-- STATED TASK --
Locate each line in the records below that contains the string "kern" and copy out every such line. Case counts.

# start of SOURCE DATA

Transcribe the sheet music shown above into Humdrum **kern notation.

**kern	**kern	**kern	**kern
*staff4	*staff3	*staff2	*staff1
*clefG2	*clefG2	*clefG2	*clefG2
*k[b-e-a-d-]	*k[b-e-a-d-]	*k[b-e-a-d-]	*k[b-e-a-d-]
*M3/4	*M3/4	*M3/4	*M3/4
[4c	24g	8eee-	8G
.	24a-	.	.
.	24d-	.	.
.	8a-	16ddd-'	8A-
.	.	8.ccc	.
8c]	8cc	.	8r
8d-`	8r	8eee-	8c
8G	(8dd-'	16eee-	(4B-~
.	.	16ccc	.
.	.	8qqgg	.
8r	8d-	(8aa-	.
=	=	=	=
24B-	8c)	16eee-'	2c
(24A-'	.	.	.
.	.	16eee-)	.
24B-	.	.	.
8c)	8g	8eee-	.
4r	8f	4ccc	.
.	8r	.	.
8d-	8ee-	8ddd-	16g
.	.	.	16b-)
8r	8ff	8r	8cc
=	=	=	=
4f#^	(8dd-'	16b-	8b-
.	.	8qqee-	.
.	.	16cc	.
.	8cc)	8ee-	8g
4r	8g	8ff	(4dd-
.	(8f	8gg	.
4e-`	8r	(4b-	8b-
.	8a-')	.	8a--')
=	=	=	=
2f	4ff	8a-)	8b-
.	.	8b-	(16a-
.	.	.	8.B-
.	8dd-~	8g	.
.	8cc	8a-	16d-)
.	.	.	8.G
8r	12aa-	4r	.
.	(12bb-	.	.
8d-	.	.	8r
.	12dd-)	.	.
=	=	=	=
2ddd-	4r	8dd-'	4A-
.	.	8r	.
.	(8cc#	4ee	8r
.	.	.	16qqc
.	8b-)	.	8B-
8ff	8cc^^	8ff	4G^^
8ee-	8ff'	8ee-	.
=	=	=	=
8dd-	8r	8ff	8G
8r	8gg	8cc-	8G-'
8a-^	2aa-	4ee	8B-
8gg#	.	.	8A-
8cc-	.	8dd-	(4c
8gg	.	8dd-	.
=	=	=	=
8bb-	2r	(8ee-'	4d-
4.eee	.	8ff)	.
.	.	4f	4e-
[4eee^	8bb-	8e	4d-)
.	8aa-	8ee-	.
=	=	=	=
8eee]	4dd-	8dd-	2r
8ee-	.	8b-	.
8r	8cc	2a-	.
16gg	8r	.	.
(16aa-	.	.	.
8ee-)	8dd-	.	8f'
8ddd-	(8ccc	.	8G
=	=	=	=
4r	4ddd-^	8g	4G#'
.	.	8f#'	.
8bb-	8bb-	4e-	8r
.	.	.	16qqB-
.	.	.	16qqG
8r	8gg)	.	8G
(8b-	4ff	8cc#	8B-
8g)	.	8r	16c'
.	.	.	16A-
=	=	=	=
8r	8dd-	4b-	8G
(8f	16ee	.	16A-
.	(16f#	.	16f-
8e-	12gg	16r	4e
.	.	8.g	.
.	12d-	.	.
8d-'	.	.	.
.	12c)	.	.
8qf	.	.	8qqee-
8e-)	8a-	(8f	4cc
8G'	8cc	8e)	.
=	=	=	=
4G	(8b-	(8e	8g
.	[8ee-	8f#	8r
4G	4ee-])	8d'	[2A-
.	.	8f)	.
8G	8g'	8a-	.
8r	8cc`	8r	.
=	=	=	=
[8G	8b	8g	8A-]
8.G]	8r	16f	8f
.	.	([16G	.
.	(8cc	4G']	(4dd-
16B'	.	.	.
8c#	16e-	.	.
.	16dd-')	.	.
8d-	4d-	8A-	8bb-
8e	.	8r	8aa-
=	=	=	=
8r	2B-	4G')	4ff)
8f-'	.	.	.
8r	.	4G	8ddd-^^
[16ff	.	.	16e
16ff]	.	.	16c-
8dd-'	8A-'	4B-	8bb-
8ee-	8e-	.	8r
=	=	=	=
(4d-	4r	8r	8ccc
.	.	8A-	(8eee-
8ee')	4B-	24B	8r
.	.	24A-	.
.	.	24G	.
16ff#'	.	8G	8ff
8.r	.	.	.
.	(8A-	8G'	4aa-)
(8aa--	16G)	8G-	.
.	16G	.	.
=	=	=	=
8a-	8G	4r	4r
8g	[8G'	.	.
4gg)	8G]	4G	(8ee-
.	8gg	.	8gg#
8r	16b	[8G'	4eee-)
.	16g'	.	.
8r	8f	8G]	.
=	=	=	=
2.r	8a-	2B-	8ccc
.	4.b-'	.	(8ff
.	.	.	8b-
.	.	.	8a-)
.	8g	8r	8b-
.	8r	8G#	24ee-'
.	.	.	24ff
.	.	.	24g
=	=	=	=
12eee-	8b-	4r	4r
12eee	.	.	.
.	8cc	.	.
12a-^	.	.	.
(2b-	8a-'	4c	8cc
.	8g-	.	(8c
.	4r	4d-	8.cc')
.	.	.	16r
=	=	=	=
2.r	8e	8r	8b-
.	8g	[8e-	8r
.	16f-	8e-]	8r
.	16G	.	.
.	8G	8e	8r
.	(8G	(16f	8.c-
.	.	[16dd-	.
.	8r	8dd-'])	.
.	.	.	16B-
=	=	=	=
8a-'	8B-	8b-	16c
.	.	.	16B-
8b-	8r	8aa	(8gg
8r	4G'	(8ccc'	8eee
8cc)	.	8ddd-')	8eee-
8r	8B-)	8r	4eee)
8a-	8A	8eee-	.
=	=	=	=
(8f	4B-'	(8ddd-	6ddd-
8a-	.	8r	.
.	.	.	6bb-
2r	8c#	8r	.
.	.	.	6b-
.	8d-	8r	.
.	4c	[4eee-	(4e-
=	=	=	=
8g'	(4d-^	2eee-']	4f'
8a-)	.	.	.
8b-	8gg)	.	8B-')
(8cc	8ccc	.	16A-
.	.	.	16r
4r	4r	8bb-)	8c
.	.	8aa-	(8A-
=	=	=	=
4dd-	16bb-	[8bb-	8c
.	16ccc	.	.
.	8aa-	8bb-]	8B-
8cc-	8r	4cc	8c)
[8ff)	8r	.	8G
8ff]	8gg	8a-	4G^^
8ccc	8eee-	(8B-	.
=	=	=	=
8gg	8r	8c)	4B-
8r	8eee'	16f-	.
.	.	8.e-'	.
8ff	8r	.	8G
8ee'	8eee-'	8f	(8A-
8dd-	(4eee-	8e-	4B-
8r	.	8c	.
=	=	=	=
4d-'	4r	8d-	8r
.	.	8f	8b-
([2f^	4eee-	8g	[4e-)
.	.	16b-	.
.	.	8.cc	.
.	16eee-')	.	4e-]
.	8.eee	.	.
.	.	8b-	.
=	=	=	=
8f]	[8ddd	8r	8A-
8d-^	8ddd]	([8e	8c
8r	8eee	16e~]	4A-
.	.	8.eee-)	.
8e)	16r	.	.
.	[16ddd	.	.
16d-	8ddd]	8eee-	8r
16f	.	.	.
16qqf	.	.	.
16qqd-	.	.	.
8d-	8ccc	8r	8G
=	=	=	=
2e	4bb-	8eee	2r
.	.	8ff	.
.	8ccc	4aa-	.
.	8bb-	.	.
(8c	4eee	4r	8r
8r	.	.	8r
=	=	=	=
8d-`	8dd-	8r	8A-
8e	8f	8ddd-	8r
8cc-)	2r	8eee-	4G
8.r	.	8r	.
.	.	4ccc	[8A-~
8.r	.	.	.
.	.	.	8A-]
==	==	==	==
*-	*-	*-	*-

# end of SOURCE DATA

-- COMPLETED TASK --
Transcribe the sheet music shown above into Humdrum **kern notation.
**kern	**kern	**kern	**kern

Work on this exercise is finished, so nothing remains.